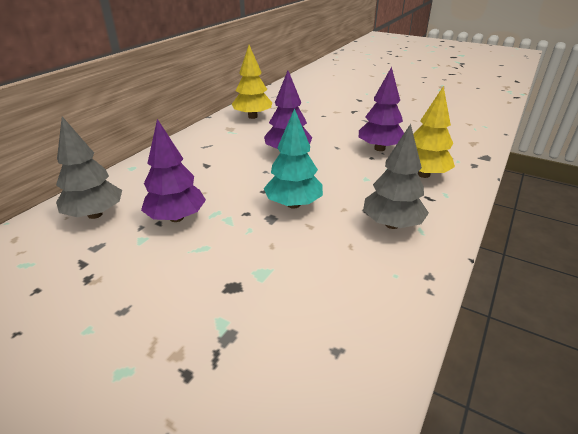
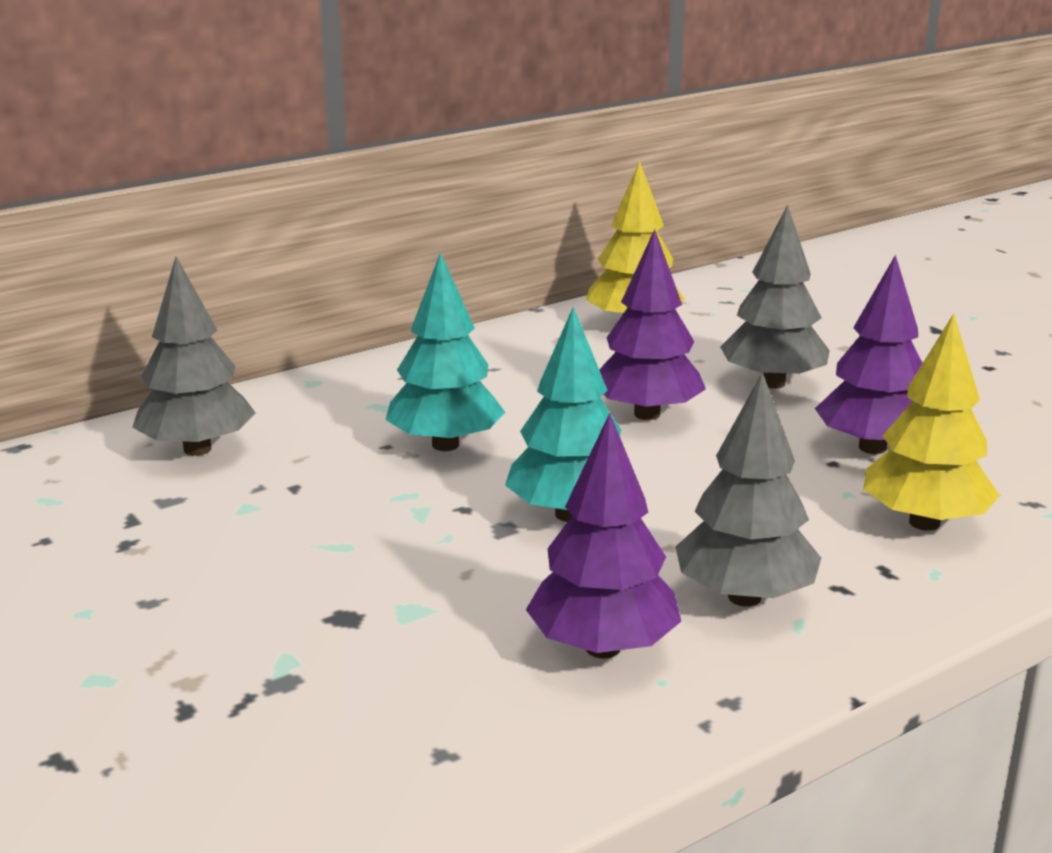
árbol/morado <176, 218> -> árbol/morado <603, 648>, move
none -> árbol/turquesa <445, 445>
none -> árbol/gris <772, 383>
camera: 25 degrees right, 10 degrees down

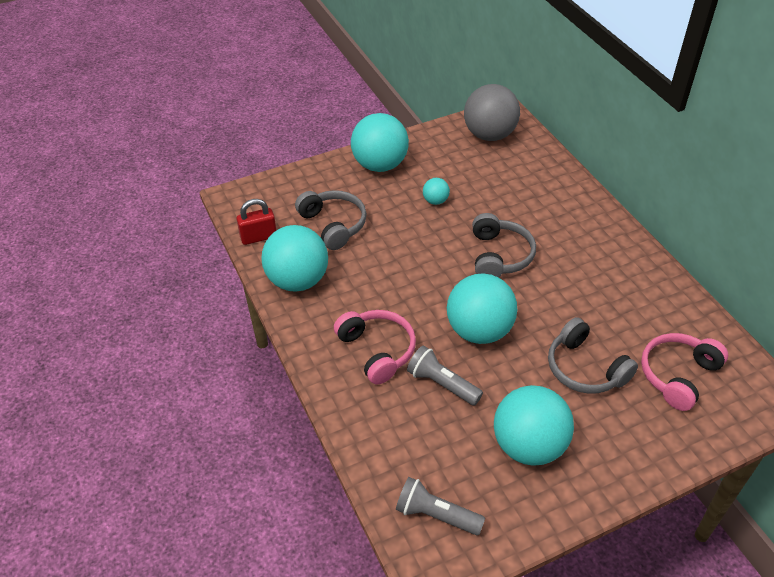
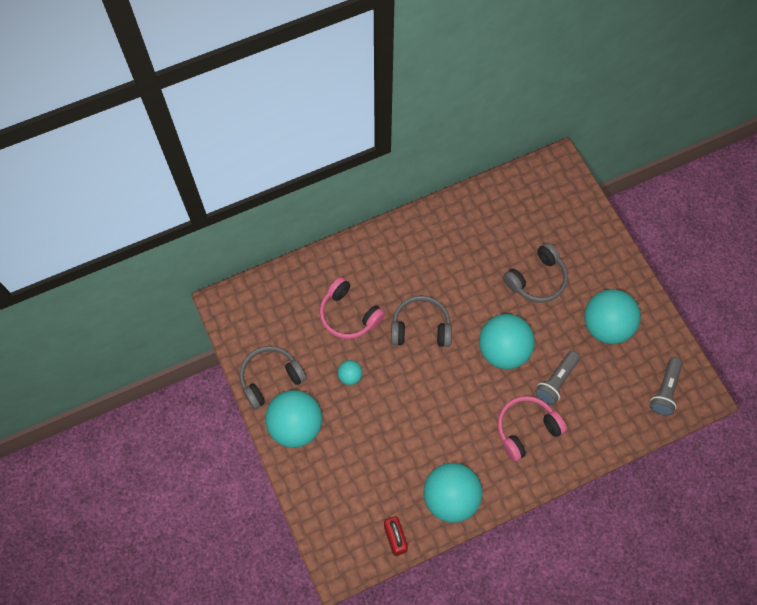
auriculares/gris <333, 225> -> auriculares/gris <270, 378>, move
pelota/gris <489, 135> -> none
auriculares/rosa <678, 375> -> auriculares/rosa <349, 315>, move
camera: 90 degrees left, 20 degrees up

☆ ☆ ☆ ☆

[Goal of the exercise] In your copy, include every record word for word but no pictures.

[Exercise answer]
árbol/morado <176, 218> -> árbol/morado <603, 648>, move
none -> árbol/turquesa <445, 445>
none -> árbol/gris <772, 383>
camera: 25 degrees right, 10 degrees down

auriculares/gris <333, 225> -> auriculares/gris <270, 378>, move
pelota/gris <489, 135> -> none
auriculares/rosa <678, 375> -> auriculares/rosa <349, 315>, move
camera: 90 degrees left, 20 degrees up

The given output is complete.